*BRIEF*: Track down each line below containing the string "fazomupil" and copy it.

*Object change listings*:
┄┄┄┄┄┄

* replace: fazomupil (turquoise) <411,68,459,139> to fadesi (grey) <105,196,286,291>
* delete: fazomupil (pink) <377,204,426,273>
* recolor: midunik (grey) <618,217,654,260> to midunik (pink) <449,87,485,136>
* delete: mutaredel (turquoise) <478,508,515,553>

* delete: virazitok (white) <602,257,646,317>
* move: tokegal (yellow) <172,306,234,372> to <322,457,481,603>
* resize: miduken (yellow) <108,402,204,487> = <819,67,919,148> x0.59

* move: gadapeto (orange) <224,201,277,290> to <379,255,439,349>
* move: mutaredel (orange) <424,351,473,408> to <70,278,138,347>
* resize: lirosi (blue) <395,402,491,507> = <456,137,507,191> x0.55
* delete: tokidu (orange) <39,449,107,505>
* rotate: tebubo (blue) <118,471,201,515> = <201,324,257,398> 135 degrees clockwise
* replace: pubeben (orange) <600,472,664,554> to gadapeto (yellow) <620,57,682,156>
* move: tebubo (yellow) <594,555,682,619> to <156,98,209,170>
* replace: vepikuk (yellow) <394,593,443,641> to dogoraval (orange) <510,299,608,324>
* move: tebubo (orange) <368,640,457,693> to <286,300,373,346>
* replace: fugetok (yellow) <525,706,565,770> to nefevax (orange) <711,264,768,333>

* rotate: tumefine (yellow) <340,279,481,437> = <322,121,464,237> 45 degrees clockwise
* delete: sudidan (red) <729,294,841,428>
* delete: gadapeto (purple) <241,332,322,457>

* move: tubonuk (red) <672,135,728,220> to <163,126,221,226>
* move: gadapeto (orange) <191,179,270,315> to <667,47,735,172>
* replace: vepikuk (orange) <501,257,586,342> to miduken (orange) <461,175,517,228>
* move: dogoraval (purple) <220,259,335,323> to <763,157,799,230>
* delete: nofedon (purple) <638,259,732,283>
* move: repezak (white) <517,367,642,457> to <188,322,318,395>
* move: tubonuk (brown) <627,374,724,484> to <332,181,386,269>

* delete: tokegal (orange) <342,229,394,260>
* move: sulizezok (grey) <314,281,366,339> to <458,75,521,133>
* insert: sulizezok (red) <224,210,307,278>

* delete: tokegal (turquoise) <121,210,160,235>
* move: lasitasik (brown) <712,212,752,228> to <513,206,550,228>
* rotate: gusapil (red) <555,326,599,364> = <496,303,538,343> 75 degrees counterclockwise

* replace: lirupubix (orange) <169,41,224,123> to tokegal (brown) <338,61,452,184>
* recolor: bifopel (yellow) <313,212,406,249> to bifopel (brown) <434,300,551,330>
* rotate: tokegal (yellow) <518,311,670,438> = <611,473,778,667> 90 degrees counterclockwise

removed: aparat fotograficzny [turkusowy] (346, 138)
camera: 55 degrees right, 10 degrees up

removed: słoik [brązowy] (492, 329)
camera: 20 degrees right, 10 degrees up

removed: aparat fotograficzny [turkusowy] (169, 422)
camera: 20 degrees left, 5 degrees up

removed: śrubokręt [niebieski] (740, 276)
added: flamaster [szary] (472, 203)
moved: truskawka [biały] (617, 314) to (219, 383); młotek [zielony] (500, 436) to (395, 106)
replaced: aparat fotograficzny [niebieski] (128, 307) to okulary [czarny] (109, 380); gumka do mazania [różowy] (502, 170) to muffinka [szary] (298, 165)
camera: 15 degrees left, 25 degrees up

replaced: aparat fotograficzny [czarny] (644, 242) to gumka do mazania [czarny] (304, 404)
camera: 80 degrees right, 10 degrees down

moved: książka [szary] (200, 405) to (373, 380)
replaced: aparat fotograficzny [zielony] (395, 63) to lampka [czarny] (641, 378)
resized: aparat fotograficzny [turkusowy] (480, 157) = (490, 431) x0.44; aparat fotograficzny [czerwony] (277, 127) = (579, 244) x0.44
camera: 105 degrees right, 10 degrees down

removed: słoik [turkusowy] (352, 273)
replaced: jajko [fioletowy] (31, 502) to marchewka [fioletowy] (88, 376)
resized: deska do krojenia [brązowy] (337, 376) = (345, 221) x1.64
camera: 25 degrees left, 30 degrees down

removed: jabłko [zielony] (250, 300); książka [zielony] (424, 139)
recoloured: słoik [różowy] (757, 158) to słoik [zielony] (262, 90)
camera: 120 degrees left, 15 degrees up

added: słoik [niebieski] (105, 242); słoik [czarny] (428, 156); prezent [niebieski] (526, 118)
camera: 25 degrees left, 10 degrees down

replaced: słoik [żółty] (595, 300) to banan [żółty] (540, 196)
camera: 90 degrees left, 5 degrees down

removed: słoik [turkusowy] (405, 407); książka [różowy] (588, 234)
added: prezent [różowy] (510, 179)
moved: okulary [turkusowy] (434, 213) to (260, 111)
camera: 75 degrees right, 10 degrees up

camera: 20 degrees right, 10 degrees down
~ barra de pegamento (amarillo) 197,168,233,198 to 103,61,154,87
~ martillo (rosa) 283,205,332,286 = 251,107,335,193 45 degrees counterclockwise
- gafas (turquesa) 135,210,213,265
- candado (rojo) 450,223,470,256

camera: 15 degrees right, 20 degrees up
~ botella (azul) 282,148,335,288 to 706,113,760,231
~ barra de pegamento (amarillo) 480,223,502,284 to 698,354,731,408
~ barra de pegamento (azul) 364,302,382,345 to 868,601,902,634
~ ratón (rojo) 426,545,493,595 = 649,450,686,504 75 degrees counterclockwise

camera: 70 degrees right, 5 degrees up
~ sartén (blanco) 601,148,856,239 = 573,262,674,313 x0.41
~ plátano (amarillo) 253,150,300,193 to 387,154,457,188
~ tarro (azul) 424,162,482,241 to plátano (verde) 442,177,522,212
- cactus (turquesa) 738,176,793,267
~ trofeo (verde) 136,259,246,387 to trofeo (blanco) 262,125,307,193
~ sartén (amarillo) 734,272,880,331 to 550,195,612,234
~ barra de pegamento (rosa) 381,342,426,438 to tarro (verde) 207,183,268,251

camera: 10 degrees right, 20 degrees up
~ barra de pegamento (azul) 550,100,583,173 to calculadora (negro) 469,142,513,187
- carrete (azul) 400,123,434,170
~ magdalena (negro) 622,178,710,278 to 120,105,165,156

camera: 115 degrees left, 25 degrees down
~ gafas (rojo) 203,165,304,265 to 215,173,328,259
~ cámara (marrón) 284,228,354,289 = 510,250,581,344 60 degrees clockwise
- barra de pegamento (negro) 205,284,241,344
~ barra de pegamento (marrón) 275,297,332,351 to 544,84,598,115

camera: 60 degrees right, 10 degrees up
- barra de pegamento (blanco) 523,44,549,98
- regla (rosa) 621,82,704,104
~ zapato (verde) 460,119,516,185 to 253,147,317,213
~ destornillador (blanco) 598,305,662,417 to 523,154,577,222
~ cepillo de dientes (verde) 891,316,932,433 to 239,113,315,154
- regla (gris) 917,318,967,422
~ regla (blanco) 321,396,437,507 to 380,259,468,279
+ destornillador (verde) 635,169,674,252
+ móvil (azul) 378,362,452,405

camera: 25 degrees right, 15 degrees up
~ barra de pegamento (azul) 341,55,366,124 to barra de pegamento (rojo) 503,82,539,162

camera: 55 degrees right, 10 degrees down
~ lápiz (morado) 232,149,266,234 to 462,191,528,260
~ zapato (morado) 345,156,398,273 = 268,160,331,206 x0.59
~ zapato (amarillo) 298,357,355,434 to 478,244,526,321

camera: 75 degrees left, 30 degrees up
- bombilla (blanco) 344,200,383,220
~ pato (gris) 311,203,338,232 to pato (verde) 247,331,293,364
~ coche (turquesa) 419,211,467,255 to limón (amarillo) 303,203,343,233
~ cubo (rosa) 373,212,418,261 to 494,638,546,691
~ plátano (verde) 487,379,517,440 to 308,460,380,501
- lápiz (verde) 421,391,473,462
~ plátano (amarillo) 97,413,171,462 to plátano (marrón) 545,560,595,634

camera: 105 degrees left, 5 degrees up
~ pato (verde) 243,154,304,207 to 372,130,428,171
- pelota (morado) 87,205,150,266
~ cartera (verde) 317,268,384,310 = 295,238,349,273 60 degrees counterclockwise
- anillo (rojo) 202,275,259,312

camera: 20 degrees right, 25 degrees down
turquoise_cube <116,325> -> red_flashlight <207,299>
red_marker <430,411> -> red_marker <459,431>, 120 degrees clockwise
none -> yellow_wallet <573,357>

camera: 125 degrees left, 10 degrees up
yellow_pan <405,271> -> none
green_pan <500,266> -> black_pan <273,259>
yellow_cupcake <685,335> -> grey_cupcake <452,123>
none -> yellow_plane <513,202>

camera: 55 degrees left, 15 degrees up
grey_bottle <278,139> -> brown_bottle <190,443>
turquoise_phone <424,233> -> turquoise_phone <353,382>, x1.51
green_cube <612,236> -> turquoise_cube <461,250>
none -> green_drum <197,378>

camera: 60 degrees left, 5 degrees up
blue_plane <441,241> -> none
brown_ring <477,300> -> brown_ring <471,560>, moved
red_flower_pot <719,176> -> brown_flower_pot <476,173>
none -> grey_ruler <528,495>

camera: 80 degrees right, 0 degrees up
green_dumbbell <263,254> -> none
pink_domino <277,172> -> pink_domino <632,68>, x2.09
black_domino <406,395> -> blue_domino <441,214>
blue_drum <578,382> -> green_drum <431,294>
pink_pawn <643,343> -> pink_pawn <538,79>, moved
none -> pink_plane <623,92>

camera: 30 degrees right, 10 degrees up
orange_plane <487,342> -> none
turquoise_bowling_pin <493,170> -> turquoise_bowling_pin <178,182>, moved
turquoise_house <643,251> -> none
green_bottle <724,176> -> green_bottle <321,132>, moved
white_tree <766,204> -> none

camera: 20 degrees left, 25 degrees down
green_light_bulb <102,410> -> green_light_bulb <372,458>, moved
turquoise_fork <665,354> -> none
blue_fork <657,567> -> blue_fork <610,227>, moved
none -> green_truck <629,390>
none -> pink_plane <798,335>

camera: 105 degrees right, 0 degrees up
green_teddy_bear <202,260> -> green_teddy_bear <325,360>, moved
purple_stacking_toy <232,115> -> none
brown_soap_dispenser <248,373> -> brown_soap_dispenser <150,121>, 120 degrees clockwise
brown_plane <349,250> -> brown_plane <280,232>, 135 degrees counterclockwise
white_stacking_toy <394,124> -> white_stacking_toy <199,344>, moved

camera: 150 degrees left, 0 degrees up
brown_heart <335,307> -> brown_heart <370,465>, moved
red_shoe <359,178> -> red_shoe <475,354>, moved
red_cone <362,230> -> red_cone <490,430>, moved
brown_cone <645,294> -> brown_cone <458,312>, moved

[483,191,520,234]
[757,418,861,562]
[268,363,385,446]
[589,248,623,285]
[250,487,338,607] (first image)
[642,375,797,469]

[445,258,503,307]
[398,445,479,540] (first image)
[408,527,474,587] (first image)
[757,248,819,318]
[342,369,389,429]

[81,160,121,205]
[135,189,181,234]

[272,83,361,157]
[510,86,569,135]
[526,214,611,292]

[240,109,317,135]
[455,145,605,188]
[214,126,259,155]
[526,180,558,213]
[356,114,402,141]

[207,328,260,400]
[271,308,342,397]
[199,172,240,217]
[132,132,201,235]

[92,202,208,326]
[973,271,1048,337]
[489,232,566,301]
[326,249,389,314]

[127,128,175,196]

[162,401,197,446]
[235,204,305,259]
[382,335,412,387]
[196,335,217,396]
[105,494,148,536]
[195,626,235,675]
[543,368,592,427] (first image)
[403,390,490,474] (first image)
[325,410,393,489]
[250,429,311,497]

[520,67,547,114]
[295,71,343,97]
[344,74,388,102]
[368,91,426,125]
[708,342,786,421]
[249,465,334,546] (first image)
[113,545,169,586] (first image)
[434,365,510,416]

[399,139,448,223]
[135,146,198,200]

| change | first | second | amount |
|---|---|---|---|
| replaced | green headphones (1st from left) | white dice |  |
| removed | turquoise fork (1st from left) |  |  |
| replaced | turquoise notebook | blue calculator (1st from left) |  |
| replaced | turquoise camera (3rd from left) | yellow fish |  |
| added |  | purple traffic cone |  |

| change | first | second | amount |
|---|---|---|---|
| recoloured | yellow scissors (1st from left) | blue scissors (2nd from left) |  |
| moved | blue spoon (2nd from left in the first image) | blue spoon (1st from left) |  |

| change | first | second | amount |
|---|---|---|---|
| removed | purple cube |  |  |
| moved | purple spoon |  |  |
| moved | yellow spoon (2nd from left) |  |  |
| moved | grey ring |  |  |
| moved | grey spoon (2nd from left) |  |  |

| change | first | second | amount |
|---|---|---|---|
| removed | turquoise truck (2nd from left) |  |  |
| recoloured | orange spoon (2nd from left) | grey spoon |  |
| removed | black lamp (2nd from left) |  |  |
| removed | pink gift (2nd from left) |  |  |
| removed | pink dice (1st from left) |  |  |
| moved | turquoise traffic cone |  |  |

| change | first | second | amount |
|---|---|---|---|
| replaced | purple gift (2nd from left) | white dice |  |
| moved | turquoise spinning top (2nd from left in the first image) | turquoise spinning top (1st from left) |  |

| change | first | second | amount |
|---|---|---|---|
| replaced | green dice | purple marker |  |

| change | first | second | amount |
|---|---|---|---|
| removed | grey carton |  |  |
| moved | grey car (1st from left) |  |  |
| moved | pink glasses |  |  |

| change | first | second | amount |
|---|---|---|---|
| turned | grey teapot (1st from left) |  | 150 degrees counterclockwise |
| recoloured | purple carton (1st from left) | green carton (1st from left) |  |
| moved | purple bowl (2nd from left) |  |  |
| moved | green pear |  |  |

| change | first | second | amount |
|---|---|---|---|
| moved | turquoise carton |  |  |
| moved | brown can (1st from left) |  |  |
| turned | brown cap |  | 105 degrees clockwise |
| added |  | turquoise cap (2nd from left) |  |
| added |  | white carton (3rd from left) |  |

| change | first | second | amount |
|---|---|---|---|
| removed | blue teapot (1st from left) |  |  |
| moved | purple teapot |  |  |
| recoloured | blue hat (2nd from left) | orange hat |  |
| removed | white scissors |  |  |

┄┄┄┄┄┄

*RESPONSE*:
* replace: fazomupil (turquoise) <411,68,459,139> to fadesi (grey) <105,196,286,291>
* delete: fazomupil (pink) <377,204,426,273>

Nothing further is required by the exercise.